What you have to do: Please find every line in the entries below that contains the string "zener", and copy it.

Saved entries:
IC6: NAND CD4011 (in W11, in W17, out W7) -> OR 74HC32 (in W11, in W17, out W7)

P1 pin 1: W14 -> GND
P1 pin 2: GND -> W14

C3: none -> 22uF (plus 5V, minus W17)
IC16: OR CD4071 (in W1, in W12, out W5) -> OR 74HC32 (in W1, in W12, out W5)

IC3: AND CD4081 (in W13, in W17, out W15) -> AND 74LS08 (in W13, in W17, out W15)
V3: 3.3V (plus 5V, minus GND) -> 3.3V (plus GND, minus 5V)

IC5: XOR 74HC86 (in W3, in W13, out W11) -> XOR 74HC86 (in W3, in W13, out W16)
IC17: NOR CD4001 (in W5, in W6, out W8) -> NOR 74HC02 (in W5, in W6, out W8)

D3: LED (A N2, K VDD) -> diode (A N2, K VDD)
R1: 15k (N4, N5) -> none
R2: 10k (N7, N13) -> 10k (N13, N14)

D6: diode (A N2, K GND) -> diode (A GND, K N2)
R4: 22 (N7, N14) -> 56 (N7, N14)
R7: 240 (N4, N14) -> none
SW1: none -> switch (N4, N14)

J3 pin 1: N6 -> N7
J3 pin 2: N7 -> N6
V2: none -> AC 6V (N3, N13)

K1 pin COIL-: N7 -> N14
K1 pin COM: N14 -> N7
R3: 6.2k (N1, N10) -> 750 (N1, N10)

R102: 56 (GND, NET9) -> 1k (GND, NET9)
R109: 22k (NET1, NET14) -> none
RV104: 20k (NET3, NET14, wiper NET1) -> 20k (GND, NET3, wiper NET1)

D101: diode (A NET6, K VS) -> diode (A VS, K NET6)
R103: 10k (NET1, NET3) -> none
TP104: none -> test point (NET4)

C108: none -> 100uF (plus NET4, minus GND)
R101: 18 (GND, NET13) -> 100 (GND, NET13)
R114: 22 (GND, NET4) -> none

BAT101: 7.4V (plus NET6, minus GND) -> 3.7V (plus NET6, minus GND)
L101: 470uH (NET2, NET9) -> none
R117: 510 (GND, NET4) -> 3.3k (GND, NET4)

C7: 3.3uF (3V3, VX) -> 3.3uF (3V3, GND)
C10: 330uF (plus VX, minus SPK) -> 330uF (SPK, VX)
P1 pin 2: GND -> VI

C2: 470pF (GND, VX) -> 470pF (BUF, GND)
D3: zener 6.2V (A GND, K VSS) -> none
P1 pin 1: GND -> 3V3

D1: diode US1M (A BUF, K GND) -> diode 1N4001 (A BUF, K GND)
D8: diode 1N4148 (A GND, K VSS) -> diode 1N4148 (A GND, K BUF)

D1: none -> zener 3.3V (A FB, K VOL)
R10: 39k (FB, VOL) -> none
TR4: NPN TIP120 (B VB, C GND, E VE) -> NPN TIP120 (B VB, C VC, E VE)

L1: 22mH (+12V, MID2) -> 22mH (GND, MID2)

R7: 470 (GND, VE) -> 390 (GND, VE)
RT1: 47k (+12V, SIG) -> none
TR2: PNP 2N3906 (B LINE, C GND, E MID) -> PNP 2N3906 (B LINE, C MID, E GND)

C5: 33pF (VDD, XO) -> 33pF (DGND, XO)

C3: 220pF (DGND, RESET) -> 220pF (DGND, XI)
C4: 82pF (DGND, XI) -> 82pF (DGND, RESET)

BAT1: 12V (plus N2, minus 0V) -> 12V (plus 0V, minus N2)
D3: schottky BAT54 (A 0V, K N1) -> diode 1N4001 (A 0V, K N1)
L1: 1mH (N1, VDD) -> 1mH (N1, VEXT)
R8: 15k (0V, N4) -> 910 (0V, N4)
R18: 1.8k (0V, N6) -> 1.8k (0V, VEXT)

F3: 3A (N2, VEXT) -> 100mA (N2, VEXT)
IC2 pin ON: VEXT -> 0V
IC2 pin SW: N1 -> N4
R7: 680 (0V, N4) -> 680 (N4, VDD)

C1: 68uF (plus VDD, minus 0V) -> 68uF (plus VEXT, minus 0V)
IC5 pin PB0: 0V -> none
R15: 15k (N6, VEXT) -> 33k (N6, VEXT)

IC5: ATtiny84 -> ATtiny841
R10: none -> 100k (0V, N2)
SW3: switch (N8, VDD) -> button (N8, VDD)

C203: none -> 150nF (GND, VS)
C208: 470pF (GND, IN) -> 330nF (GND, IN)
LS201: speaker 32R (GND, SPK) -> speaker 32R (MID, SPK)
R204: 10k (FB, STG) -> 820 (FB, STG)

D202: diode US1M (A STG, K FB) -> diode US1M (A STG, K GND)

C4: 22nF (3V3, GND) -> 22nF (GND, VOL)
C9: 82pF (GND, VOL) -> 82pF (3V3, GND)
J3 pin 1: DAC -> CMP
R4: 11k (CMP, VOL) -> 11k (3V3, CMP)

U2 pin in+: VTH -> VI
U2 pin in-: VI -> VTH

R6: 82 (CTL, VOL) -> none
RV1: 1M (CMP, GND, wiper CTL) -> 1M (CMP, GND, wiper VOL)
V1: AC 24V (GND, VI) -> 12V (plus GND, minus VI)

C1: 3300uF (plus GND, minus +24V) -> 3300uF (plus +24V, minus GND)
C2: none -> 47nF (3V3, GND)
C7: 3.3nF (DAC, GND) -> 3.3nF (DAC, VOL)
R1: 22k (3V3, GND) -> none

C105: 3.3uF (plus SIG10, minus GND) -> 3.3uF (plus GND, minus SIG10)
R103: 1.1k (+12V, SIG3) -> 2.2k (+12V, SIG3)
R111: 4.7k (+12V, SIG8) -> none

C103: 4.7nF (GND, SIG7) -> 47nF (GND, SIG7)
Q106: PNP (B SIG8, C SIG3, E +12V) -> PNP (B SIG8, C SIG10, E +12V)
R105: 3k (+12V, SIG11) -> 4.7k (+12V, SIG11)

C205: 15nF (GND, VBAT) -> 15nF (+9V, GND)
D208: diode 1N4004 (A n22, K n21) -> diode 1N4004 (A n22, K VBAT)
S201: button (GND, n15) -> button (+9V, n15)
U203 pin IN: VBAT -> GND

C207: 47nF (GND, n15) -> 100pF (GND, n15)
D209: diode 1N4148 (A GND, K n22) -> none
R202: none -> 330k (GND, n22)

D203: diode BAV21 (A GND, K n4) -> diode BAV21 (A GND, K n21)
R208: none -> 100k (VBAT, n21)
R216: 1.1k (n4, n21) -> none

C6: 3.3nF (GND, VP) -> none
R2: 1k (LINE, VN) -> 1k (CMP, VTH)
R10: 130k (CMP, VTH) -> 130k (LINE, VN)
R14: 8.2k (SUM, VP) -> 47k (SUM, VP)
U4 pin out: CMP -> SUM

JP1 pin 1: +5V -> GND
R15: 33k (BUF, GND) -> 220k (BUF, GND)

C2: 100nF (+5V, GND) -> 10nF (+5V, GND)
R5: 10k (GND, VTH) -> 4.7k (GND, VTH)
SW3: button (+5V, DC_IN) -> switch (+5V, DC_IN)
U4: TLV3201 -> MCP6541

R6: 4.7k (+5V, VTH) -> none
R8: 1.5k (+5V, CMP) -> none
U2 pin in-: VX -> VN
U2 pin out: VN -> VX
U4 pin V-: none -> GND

Written solution:
D3: zener 6.2V (A GND, K VSS) -> none
D1: none -> zener 3.3V (A FB, K VOL)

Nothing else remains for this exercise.